## Aim of the task
Look through the material below and give the number of lines holding "bucket", with no other words.

## Input
*****
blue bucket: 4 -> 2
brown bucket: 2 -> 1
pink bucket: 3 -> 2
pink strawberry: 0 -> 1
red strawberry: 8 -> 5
*****
## Task result
3